Top of EXTRACTED RECORDS

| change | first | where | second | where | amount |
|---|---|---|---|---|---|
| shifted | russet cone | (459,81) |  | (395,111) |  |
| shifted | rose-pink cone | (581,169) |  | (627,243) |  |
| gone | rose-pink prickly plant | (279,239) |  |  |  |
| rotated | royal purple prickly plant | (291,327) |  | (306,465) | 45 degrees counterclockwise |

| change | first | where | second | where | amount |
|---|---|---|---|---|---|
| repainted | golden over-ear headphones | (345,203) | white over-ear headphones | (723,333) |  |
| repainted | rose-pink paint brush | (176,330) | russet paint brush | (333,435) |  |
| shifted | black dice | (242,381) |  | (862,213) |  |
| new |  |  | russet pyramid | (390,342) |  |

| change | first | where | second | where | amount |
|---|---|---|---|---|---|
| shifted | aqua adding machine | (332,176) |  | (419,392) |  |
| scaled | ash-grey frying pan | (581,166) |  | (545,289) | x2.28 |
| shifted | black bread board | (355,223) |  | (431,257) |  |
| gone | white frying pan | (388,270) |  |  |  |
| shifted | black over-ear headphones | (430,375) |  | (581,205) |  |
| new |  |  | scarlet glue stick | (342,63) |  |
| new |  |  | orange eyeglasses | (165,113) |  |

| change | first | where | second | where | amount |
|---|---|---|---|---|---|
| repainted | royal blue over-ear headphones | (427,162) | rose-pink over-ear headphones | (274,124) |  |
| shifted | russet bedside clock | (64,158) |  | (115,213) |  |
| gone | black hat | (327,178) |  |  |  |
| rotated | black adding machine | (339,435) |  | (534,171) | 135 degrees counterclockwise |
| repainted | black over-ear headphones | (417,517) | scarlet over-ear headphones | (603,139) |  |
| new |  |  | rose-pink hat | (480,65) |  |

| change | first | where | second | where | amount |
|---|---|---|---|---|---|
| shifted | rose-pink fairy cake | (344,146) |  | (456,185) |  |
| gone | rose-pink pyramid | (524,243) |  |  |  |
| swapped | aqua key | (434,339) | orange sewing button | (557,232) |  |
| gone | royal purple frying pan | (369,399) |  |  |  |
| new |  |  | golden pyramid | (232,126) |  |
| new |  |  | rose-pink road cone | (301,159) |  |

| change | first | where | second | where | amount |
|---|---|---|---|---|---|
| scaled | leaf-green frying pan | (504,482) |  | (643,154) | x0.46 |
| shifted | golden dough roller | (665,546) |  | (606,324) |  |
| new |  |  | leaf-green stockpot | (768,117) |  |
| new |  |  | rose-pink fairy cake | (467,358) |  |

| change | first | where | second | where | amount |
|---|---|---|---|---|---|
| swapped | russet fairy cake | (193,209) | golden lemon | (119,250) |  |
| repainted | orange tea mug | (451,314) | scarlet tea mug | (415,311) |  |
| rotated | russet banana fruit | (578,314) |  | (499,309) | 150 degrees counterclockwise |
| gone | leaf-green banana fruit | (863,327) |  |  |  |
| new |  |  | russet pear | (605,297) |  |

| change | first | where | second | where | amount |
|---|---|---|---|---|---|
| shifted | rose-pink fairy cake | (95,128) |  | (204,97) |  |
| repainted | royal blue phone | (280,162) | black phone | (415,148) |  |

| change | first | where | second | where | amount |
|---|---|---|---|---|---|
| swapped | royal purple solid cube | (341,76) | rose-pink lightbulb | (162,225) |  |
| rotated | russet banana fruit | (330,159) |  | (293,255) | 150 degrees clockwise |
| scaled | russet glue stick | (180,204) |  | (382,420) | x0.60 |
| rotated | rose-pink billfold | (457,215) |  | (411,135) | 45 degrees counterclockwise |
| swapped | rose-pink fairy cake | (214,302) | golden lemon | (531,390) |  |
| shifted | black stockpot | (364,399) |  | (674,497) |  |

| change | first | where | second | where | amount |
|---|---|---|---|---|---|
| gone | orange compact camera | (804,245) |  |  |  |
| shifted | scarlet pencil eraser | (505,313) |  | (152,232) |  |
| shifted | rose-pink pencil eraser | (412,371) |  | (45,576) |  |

Bottom of EXTRACTED RECORDS

# WHAT TO PRODUCE:
Up to and including the line with "russet pyramid |", output each line of the entries above exactly, starting from the first.

# COMPLETED TASK:
| change | first | where | second | where | amount |
|---|---|---|---|---|---|
| shifted | russet cone | (459,81) |  | (395,111) |  |
| shifted | rose-pink cone | (581,169) |  | (627,243) |  |
| gone | rose-pink prickly plant | (279,239) |  |  |  |
| rotated | royal purple prickly plant | (291,327) |  | (306,465) | 45 degrees counterclockwise |

| change | first | where | second | where | amount |
|---|---|---|---|---|---|
| repainted | golden over-ear headphones | (345,203) | white over-ear headphones | (723,333) |  |
| repainted | rose-pink paint brush | (176,330) | russet paint brush | (333,435) |  |
| shifted | black dice | (242,381) |  | (862,213) |  |
| new |  |  | russet pyramid | (390,342) |  |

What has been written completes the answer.